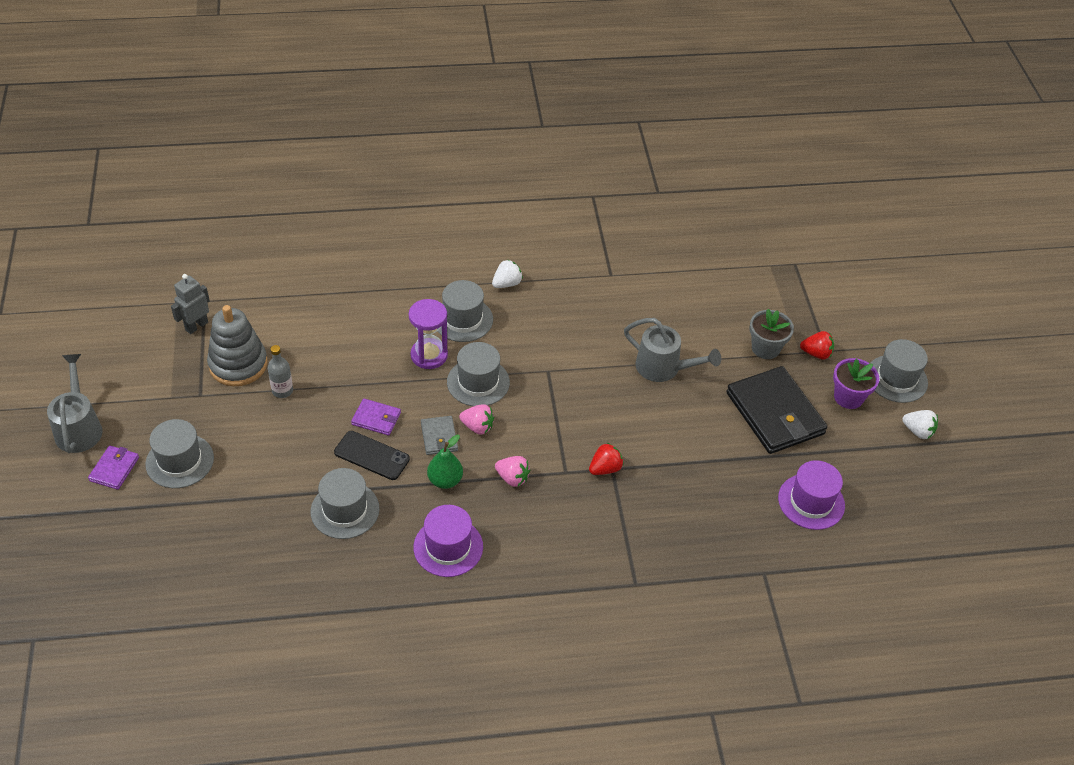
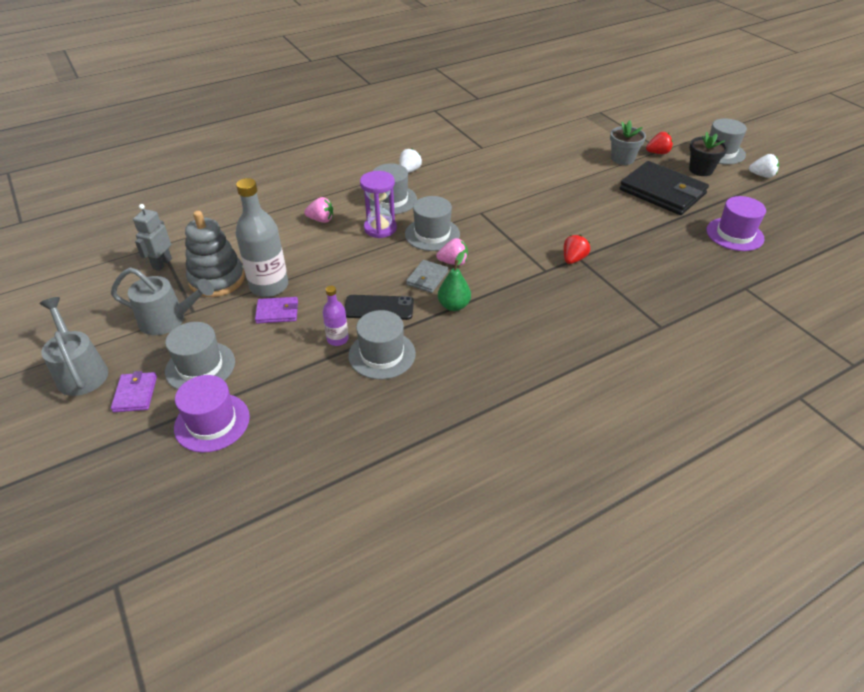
camera: 20 degrees left, 5 degrees down
(282, 391) = (269, 286): grey bottle -> grey bottle, size x1.93
(314, 477) = (337, 339): none -> purple bottle
(376, 419) = (365, 281): purple wallet -> purple wallet (277, 312)
(439, 437) = (427, 278): grey wallet -> grey wallet turned 60 degrees clockwise
(448, 547) = (491, 352): purple hat -> purple hat (212, 422)
(512, 478) = (507, 287): pink strawberry -> pink strawberry (321, 220)
(664, 368) = (564, 188): grey watering can -> grey watering can (169, 320)
(848, 397) = (701, 170): purple flower pot -> black flower pot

_Work item:_
Locate "(664, 368) = (564, 188): grey" in the material, then quote the line that contains it and all lines after it through the final one.

_Solution to this problem:_
(664, 368) = (564, 188): grey watering can -> grey watering can (169, 320)
(848, 397) = (701, 170): purple flower pot -> black flower pot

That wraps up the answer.